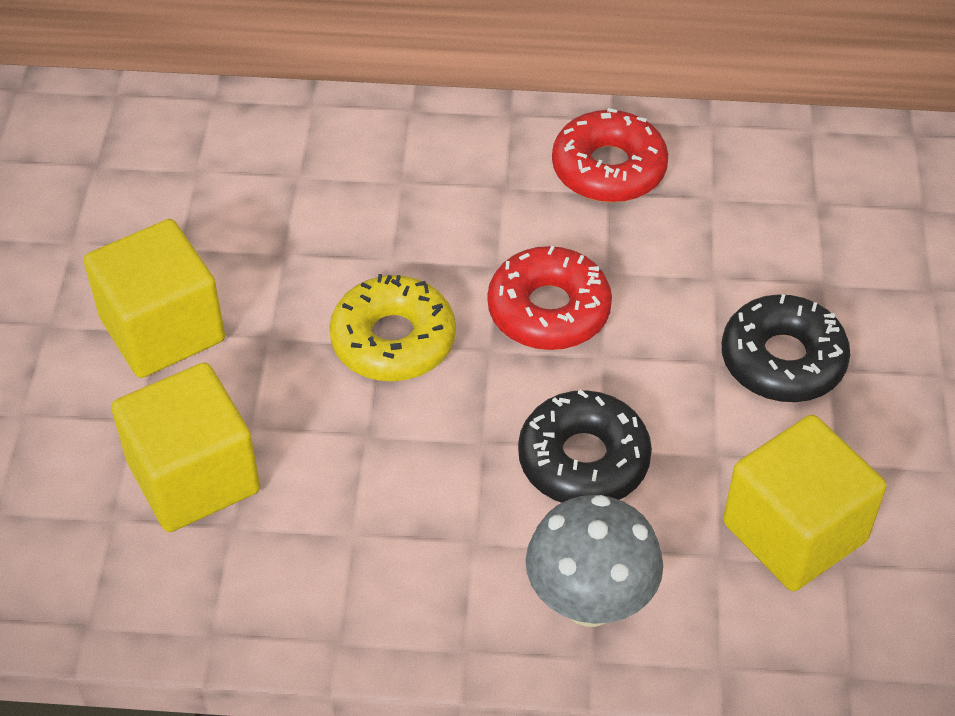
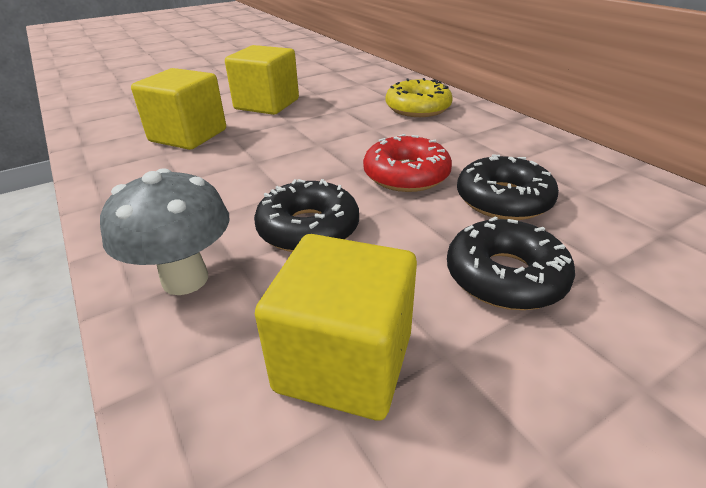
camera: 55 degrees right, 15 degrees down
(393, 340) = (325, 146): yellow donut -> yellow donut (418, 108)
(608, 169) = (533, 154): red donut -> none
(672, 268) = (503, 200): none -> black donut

------------

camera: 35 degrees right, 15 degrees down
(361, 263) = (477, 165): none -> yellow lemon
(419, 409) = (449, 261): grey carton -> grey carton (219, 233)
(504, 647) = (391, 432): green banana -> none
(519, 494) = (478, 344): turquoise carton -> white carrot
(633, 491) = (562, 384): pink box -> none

------------

§ How to complete this task:
From the line holding "(419, 409) = (449, 261): grey" to the line holding "(633, 491) = (562, 384): pink box -> none", inclusive, restate each line above exactly as written.

§ Response area:
(419, 409) = (449, 261): grey carton -> grey carton (219, 233)
(504, 647) = (391, 432): green banana -> none
(519, 494) = (478, 344): turquoise carton -> white carrot
(633, 491) = (562, 384): pink box -> none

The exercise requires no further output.